— Task brief —
All the data below should be printed again without a single difference.
· · · · · · ·
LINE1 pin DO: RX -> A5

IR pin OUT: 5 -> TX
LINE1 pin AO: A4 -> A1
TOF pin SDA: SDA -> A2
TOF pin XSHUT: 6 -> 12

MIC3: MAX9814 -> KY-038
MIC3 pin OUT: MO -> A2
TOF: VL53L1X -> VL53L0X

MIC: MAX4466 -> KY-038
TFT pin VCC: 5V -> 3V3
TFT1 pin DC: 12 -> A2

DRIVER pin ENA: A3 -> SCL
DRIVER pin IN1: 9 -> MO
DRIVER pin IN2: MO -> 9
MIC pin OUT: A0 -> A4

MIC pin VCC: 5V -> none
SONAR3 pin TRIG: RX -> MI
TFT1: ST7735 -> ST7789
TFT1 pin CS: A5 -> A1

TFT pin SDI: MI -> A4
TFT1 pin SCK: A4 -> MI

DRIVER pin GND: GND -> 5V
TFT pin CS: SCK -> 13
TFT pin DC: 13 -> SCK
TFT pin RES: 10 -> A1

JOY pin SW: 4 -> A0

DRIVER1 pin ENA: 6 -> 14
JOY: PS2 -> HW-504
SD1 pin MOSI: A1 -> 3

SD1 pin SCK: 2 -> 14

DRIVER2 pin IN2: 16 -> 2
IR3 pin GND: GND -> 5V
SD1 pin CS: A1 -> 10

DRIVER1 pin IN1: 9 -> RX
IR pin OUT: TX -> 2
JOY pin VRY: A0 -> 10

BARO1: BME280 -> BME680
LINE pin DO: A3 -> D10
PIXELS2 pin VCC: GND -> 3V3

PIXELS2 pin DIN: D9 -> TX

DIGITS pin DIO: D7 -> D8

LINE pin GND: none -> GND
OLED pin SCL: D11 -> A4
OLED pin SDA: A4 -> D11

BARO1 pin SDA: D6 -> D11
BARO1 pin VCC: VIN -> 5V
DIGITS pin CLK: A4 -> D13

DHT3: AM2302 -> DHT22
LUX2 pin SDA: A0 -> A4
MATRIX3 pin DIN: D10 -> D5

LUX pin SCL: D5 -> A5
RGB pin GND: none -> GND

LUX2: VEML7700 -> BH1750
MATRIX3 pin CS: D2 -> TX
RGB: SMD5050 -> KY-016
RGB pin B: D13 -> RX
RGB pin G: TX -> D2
· · · · · · ·
— Written answer —
LINE1 pin DO: RX -> A5

IR pin OUT: 5 -> TX
LINE1 pin AO: A4 -> A1
TOF pin SDA: SDA -> A2
TOF pin XSHUT: 6 -> 12

MIC3: MAX9814 -> KY-038
MIC3 pin OUT: MO -> A2
TOF: VL53L1X -> VL53L0X

MIC: MAX4466 -> KY-038
TFT pin VCC: 5V -> 3V3
TFT1 pin DC: 12 -> A2

DRIVER pin ENA: A3 -> SCL
DRIVER pin IN1: 9 -> MO
DRIVER pin IN2: MO -> 9
MIC pin OUT: A0 -> A4

MIC pin VCC: 5V -> none
SONAR3 pin TRIG: RX -> MI
TFT1: ST7735 -> ST7789
TFT1 pin CS: A5 -> A1

TFT pin SDI: MI -> A4
TFT1 pin SCK: A4 -> MI

DRIVER pin GND: GND -> 5V
TFT pin CS: SCK -> 13
TFT pin DC: 13 -> SCK
TFT pin RES: 10 -> A1

JOY pin SW: 4 -> A0

DRIVER1 pin ENA: 6 -> 14
JOY: PS2 -> HW-504
SD1 pin MOSI: A1 -> 3

SD1 pin SCK: 2 -> 14

DRIVER2 pin IN2: 16 -> 2
IR3 pin GND: GND -> 5V
SD1 pin CS: A1 -> 10

DRIVER1 pin IN1: 9 -> RX
IR pin OUT: TX -> 2
JOY pin VRY: A0 -> 10

BARO1: BME280 -> BME680
LINE pin DO: A3 -> D10
PIXELS2 pin VCC: GND -> 3V3

PIXELS2 pin DIN: D9 -> TX

DIGITS pin DIO: D7 -> D8

LINE pin GND: none -> GND
OLED pin SCL: D11 -> A4
OLED pin SDA: A4 -> D11

BARO1 pin SDA: D6 -> D11
BARO1 pin VCC: VIN -> 5V
DIGITS pin CLK: A4 -> D13

DHT3: AM2302 -> DHT22
LUX2 pin SDA: A0 -> A4
MATRIX3 pin DIN: D10 -> D5

LUX pin SCL: D5 -> A5
RGB pin GND: none -> GND

LUX2: VEML7700 -> BH1750
MATRIX3 pin CS: D2 -> TX
RGB: SMD5050 -> KY-016
RGB pin B: D13 -> RX
RGB pin G: TX -> D2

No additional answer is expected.